Taking the line that contains "D3: none -> diode 1N4007 (A COM, K NET6)" as the first, copy each line exactly up to and including the last line below.

> [Edit difference data]:
++++
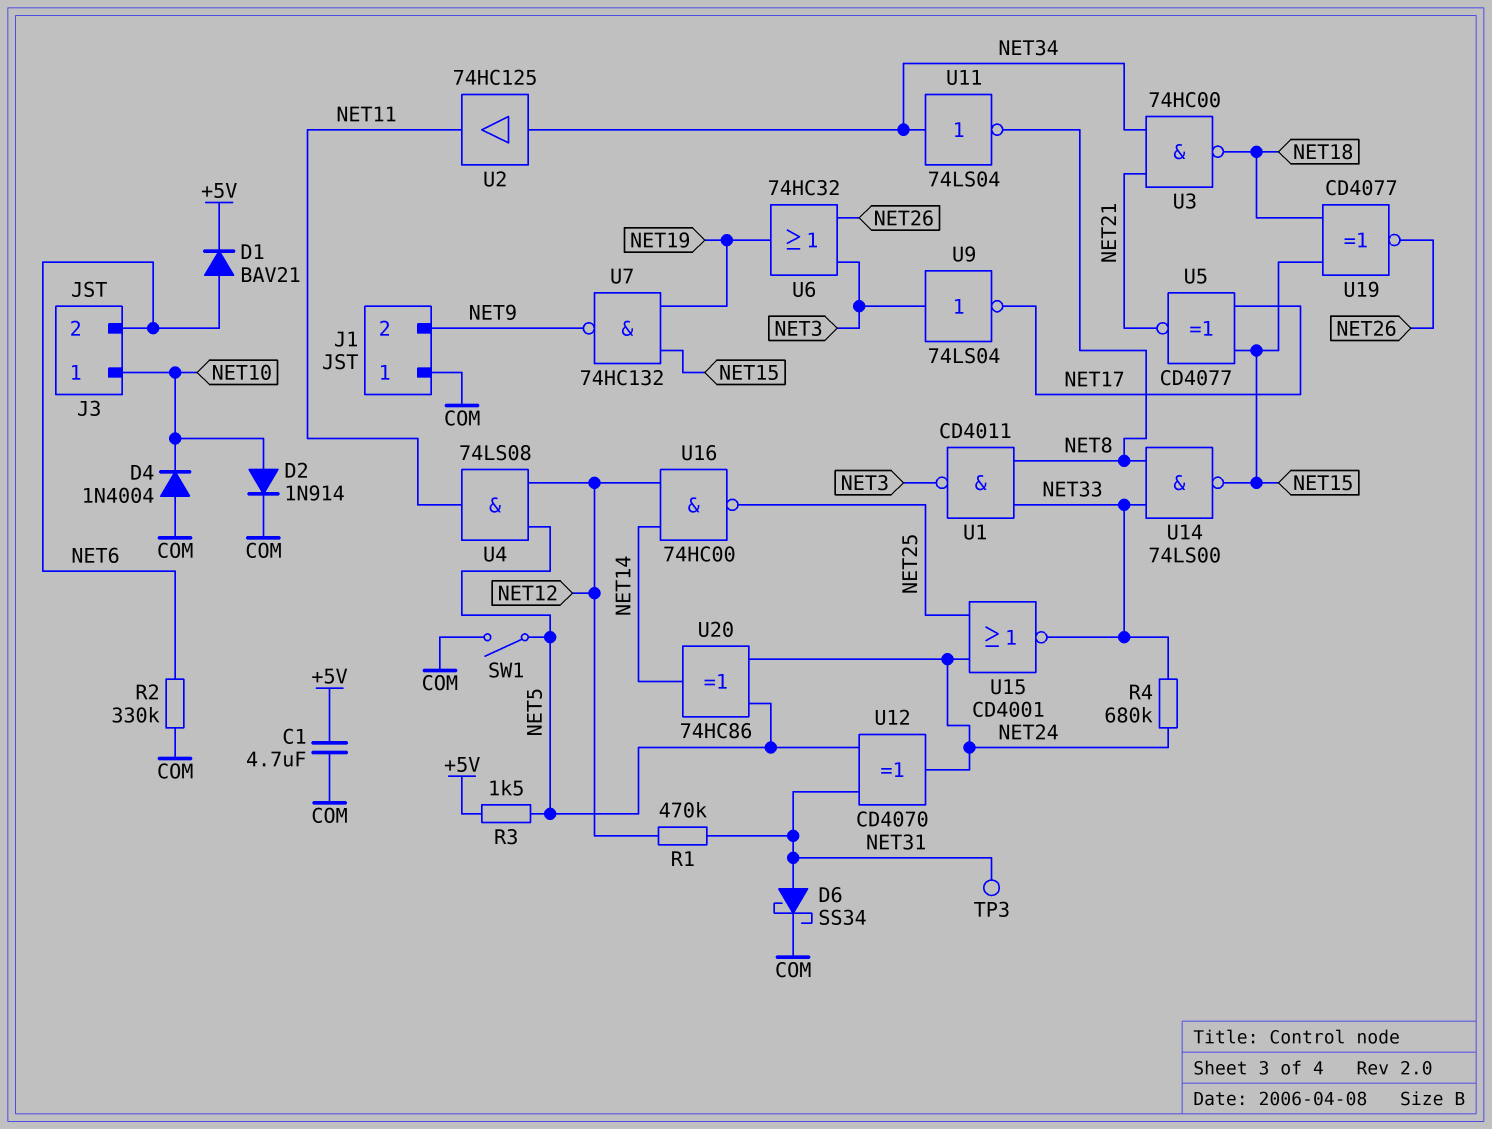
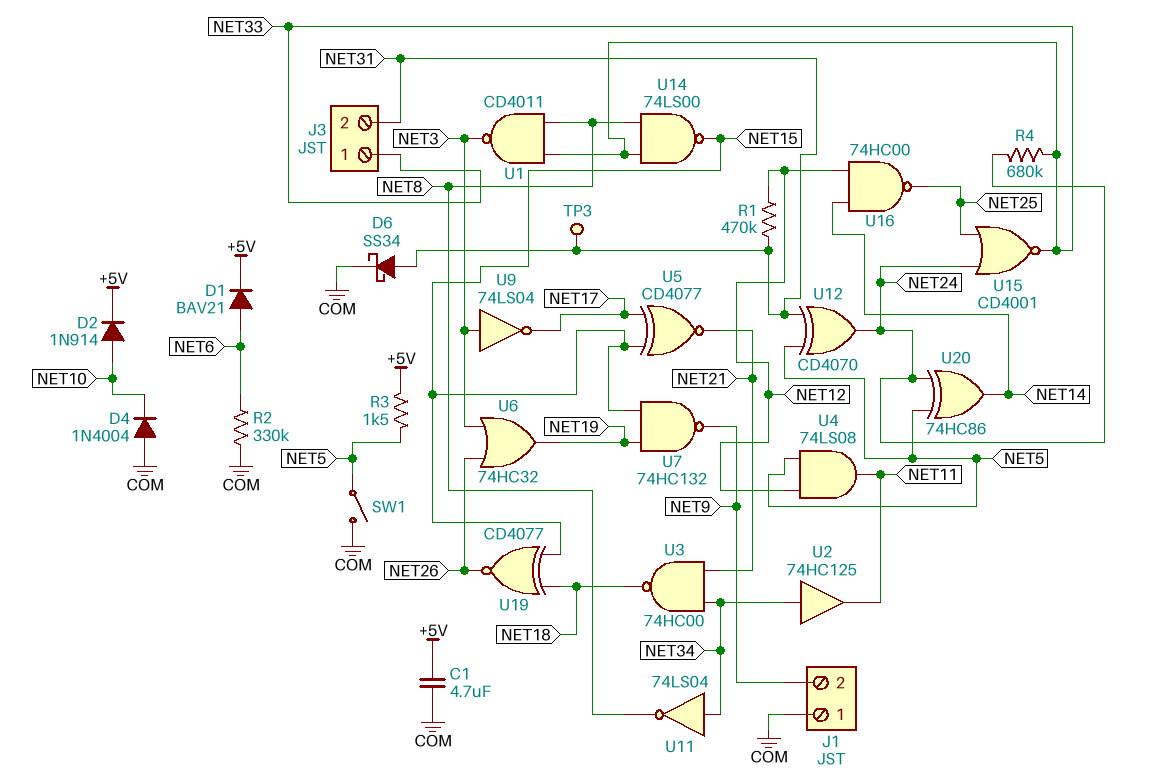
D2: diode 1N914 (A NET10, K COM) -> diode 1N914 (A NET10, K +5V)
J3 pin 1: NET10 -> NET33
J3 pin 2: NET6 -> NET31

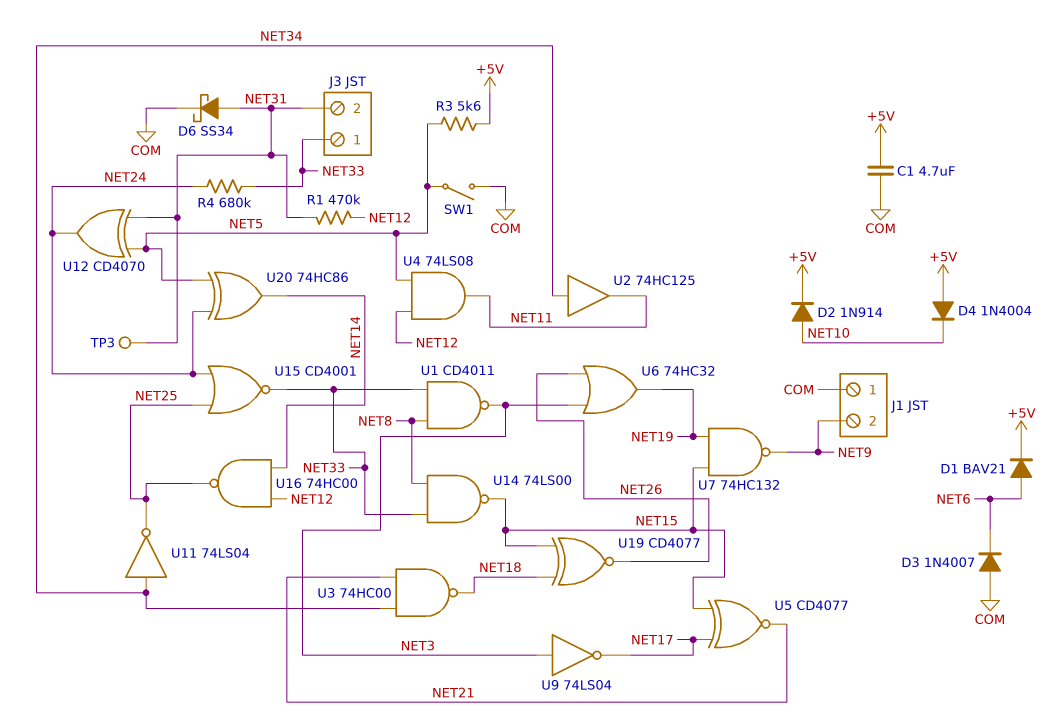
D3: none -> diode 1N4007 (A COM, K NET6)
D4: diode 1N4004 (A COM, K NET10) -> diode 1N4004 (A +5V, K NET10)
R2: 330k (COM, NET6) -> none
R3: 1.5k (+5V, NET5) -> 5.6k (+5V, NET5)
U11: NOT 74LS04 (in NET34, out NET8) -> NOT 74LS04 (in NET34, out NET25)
++++
> [SOLUTION TO THE EXERCISE]:
D3: none -> diode 1N4007 (A COM, K NET6)
D4: diode 1N4004 (A COM, K NET10) -> diode 1N4004 (A +5V, K NET10)
R2: 330k (COM, NET6) -> none
R3: 1.5k (+5V, NET5) -> 5.6k (+5V, NET5)
U11: NOT 74LS04 (in NET34, out NET8) -> NOT 74LS04 (in NET34, out NET25)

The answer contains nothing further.